- Task details
The answer must be an exact reproduction of all the entries.

[Dataset entries]
---+---

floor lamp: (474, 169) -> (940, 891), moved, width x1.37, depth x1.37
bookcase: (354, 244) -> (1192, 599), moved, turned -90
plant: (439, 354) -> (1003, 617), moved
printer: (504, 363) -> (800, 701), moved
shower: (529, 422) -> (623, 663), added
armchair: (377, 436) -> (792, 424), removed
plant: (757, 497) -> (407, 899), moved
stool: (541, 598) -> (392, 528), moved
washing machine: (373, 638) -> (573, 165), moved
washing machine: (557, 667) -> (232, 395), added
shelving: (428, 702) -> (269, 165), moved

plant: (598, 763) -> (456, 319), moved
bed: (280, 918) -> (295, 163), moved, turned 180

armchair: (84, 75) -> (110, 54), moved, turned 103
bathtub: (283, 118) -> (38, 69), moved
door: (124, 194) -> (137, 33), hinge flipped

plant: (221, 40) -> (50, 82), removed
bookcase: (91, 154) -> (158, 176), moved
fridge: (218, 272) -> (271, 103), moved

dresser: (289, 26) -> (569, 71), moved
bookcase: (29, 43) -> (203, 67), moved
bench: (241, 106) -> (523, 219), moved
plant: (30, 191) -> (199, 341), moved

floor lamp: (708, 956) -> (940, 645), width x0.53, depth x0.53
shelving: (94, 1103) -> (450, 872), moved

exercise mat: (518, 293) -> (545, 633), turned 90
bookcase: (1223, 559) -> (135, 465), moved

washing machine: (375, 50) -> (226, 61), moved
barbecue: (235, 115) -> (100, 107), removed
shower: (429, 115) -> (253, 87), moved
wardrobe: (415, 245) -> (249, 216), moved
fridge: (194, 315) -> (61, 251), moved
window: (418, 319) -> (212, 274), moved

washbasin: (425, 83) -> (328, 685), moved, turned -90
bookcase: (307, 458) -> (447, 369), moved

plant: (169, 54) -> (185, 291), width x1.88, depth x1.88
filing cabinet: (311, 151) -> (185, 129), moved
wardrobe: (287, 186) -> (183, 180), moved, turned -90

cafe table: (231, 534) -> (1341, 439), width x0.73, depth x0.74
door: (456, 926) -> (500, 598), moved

---+---

- Exercise output
floor lamp: (474, 169) -> (940, 891), moved, width x1.37, depth x1.37
bookcase: (354, 244) -> (1192, 599), moved, turned -90
plant: (439, 354) -> (1003, 617), moved
printer: (504, 363) -> (800, 701), moved
shower: (529, 422) -> (623, 663), added
armchair: (377, 436) -> (792, 424), removed
plant: (757, 497) -> (407, 899), moved
stool: (541, 598) -> (392, 528), moved
washing machine: (373, 638) -> (573, 165), moved
washing machine: (557, 667) -> (232, 395), added
shelving: (428, 702) -> (269, 165), moved

plant: (598, 763) -> (456, 319), moved
bed: (280, 918) -> (295, 163), moved, turned 180

armchair: (84, 75) -> (110, 54), moved, turned 103
bathtub: (283, 118) -> (38, 69), moved
door: (124, 194) -> (137, 33), hinge flipped

plant: (221, 40) -> (50, 82), removed
bookcase: (91, 154) -> (158, 176), moved
fridge: (218, 272) -> (271, 103), moved

dresser: (289, 26) -> (569, 71), moved
bookcase: (29, 43) -> (203, 67), moved
bench: (241, 106) -> (523, 219), moved
plant: (30, 191) -> (199, 341), moved

floor lamp: (708, 956) -> (940, 645), width x0.53, depth x0.53
shelving: (94, 1103) -> (450, 872), moved

exercise mat: (518, 293) -> (545, 633), turned 90
bookcase: (1223, 559) -> (135, 465), moved

washing machine: (375, 50) -> (226, 61), moved
barbecue: (235, 115) -> (100, 107), removed
shower: (429, 115) -> (253, 87), moved
wardrobe: (415, 245) -> (249, 216), moved
fridge: (194, 315) -> (61, 251), moved
window: (418, 319) -> (212, 274), moved

washbasin: (425, 83) -> (328, 685), moved, turned -90
bookcase: (307, 458) -> (447, 369), moved

plant: (169, 54) -> (185, 291), width x1.88, depth x1.88
filing cabinet: (311, 151) -> (185, 129), moved
wardrobe: (287, 186) -> (183, 180), moved, turned -90

cafe table: (231, 534) -> (1341, 439), width x0.73, depth x0.74
door: (456, 926) -> (500, 598), moved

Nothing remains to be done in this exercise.